### [WHAT IS REQUIRED]
Would you write out, word for word, each line of the records below from the top through the one holding "C3: 1nF (INV, VA) -> none"?

RECORDS PROVIDED START

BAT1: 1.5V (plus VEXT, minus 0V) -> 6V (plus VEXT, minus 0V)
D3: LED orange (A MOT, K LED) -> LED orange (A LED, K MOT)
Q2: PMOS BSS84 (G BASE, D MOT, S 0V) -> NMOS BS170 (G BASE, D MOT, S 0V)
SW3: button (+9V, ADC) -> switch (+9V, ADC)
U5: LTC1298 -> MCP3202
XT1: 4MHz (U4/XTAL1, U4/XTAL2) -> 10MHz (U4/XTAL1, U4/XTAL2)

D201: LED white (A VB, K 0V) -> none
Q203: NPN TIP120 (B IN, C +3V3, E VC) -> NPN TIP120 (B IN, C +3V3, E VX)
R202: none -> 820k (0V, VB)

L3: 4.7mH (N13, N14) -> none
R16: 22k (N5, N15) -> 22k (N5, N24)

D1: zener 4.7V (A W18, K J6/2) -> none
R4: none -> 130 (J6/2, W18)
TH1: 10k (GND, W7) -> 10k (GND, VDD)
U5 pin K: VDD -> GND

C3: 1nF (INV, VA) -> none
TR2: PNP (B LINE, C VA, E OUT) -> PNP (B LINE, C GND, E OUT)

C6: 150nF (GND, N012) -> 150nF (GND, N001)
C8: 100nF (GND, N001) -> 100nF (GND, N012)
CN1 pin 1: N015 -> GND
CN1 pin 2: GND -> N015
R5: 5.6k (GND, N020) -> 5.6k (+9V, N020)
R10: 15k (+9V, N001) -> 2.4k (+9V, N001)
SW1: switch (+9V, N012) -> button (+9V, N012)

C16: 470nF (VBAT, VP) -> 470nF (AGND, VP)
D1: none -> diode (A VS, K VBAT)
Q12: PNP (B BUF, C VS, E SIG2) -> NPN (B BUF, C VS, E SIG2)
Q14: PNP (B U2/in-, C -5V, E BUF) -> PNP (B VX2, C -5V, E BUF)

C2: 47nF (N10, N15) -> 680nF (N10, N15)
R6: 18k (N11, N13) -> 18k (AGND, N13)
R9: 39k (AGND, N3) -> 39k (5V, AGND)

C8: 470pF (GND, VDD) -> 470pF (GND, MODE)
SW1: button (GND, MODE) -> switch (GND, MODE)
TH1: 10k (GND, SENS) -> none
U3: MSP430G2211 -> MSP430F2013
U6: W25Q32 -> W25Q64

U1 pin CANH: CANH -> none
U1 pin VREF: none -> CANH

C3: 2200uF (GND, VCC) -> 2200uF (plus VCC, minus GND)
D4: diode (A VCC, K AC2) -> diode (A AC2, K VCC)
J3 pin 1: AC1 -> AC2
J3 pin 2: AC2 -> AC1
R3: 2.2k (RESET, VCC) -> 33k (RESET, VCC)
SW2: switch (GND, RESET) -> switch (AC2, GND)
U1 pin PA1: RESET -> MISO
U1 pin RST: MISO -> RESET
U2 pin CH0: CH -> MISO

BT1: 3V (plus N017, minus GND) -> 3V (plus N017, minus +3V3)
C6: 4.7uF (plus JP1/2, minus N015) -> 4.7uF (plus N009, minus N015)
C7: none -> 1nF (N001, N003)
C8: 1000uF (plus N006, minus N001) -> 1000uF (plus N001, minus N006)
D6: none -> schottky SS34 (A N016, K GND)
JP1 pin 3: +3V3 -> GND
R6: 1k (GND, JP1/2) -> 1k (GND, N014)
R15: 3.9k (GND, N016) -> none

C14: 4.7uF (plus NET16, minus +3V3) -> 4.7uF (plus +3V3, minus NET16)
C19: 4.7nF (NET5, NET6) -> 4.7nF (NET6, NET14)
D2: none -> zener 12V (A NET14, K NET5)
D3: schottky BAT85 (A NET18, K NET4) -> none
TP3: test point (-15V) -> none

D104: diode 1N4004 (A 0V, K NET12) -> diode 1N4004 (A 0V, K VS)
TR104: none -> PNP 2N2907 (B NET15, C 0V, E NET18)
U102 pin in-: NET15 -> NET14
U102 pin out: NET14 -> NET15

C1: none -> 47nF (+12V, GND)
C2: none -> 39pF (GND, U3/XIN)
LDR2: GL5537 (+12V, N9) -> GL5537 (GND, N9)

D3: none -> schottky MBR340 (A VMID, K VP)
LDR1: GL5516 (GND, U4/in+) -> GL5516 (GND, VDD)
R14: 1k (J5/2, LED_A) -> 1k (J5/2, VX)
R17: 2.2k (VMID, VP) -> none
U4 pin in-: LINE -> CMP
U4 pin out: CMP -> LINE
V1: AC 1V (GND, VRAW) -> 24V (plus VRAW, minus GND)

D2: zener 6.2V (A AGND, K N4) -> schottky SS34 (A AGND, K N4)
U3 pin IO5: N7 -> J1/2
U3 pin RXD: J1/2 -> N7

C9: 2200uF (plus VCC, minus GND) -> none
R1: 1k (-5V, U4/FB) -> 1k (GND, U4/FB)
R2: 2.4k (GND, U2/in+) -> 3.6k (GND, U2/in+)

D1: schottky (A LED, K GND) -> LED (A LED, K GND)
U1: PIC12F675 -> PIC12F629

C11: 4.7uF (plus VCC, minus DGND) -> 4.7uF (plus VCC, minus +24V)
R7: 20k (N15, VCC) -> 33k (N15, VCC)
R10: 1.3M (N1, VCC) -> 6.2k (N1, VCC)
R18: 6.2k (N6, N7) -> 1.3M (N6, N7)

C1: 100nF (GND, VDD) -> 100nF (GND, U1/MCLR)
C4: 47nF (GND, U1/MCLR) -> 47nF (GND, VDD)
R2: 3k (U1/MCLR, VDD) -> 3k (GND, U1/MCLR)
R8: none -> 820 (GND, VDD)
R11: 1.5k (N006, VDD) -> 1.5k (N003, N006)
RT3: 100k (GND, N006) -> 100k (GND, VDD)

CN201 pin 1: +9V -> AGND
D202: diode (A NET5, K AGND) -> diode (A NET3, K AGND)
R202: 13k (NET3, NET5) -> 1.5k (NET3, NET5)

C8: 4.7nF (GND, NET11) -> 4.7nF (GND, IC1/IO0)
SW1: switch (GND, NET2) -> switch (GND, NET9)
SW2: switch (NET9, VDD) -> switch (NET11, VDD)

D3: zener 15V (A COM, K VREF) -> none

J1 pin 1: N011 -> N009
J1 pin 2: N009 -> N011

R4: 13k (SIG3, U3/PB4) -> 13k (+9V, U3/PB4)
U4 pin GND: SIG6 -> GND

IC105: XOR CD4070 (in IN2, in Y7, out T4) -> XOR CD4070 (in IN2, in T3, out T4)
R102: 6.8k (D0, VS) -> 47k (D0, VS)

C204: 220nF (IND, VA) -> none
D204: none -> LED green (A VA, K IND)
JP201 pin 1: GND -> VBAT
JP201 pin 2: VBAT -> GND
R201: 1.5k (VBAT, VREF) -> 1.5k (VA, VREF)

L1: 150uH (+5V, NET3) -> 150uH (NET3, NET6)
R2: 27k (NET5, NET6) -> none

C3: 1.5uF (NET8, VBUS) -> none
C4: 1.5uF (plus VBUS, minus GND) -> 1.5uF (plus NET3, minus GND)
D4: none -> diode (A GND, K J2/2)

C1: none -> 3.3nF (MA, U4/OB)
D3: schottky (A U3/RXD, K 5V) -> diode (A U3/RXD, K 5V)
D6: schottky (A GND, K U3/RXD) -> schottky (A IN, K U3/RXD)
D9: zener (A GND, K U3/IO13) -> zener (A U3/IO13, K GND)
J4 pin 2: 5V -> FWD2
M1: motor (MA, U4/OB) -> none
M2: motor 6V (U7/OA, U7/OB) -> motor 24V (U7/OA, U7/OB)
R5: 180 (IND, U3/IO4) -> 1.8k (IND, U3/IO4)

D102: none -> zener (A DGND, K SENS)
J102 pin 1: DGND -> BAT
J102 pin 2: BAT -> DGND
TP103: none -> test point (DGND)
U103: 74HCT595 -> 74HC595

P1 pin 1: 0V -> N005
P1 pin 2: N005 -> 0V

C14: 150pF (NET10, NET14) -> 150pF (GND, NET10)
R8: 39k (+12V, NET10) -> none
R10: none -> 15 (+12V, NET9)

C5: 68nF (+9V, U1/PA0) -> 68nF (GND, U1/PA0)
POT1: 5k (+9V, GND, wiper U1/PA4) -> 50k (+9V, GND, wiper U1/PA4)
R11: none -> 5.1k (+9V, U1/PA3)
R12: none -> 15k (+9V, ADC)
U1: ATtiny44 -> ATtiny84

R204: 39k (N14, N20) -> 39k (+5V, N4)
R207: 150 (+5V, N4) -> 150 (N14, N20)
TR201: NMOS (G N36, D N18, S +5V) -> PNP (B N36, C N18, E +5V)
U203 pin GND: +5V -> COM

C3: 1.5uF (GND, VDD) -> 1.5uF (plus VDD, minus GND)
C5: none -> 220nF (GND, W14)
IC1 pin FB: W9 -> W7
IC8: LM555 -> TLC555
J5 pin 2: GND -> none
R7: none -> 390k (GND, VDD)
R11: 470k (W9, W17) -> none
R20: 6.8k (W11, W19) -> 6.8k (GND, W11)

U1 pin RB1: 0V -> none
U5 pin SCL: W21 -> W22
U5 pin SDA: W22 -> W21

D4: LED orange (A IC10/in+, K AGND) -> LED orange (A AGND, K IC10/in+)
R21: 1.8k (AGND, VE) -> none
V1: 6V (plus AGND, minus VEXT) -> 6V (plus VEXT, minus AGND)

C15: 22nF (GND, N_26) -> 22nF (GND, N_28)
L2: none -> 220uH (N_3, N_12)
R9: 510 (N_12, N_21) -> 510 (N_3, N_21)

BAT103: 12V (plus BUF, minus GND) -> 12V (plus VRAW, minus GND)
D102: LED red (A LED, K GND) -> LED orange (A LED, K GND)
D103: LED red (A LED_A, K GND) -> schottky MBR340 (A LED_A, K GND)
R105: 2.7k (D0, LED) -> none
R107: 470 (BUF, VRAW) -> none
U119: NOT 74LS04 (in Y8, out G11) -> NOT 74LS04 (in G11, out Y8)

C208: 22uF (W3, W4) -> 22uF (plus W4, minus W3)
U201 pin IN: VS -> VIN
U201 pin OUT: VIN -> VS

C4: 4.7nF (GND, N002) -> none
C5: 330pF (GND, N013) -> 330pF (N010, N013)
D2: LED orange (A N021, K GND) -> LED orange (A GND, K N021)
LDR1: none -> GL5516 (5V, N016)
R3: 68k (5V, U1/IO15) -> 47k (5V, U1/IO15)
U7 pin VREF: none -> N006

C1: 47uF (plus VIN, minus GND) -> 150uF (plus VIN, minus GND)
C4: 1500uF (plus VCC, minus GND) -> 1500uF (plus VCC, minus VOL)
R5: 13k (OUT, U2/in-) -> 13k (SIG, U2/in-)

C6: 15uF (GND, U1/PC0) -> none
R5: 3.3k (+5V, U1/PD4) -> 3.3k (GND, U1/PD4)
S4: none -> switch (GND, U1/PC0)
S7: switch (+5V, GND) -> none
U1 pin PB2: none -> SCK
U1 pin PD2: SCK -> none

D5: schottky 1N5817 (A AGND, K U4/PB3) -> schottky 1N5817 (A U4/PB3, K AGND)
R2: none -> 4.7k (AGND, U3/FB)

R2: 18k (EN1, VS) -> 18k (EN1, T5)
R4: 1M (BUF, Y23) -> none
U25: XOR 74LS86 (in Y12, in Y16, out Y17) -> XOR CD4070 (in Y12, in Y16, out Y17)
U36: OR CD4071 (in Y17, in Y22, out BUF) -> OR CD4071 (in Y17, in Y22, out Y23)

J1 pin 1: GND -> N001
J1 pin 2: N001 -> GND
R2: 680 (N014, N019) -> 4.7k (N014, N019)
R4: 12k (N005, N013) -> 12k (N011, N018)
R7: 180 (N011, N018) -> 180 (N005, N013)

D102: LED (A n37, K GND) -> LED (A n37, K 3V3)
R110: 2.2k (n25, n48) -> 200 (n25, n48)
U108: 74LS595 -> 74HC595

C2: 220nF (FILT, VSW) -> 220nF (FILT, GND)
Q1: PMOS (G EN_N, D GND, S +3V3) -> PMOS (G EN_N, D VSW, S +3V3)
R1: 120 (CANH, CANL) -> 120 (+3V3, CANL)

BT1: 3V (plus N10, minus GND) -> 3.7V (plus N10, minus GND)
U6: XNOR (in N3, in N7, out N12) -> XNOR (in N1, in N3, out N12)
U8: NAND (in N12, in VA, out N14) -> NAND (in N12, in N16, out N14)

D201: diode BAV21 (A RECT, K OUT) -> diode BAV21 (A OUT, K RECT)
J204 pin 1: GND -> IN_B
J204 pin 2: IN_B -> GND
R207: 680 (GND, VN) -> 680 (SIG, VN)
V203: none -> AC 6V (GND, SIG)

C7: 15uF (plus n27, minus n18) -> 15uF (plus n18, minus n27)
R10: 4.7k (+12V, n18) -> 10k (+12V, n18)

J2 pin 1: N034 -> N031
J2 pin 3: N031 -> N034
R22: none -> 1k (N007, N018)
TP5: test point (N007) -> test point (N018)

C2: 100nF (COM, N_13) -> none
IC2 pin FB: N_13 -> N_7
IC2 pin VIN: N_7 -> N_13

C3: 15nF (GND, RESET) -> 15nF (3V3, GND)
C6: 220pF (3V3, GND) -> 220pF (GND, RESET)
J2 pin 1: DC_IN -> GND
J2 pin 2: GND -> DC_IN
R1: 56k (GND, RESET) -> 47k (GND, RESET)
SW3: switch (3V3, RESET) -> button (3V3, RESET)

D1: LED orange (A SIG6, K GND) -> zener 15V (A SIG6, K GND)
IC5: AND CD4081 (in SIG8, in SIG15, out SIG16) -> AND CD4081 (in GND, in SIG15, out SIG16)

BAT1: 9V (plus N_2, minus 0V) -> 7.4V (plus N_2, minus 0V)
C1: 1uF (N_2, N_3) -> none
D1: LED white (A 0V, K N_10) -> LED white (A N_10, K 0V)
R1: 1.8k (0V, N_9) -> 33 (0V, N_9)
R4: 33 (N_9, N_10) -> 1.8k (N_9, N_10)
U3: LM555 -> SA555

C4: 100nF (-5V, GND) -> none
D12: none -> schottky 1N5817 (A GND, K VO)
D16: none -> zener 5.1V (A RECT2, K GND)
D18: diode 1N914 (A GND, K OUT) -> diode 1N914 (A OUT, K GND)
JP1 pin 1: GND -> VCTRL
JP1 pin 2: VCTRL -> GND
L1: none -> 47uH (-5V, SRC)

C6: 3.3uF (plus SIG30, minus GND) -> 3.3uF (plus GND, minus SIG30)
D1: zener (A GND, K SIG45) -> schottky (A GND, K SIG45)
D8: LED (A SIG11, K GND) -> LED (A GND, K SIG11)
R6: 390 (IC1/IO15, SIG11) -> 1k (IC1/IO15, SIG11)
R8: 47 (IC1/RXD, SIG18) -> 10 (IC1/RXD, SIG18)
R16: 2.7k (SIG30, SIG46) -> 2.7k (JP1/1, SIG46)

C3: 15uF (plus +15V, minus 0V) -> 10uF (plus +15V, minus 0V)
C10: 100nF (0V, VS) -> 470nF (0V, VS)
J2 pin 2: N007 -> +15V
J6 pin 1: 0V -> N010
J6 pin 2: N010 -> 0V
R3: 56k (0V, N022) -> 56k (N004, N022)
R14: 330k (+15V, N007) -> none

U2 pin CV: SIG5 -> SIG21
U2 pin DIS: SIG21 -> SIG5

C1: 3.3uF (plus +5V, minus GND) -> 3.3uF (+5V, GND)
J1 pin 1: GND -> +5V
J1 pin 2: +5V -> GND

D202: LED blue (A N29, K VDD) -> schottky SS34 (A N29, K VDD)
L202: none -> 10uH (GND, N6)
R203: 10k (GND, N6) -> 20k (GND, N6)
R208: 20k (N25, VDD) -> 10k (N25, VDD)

RECORDS PROVIDED END

### [YOUR SOLUTION]
BAT1: 1.5V (plus VEXT, minus 0V) -> 6V (plus VEXT, minus 0V)
D3: LED orange (A MOT, K LED) -> LED orange (A LED, K MOT)
Q2: PMOS BSS84 (G BASE, D MOT, S 0V) -> NMOS BS170 (G BASE, D MOT, S 0V)
SW3: button (+9V, ADC) -> switch (+9V, ADC)
U5: LTC1298 -> MCP3202
XT1: 4MHz (U4/XTAL1, U4/XTAL2) -> 10MHz (U4/XTAL1, U4/XTAL2)

D201: LED white (A VB, K 0V) -> none
Q203: NPN TIP120 (B IN, C +3V3, E VC) -> NPN TIP120 (B IN, C +3V3, E VX)
R202: none -> 820k (0V, VB)

L3: 4.7mH (N13, N14) -> none
R16: 22k (N5, N15) -> 22k (N5, N24)

D1: zener 4.7V (A W18, K J6/2) -> none
R4: none -> 130 (J6/2, W18)
TH1: 10k (GND, W7) -> 10k (GND, VDD)
U5 pin K: VDD -> GND

C3: 1nF (INV, VA) -> none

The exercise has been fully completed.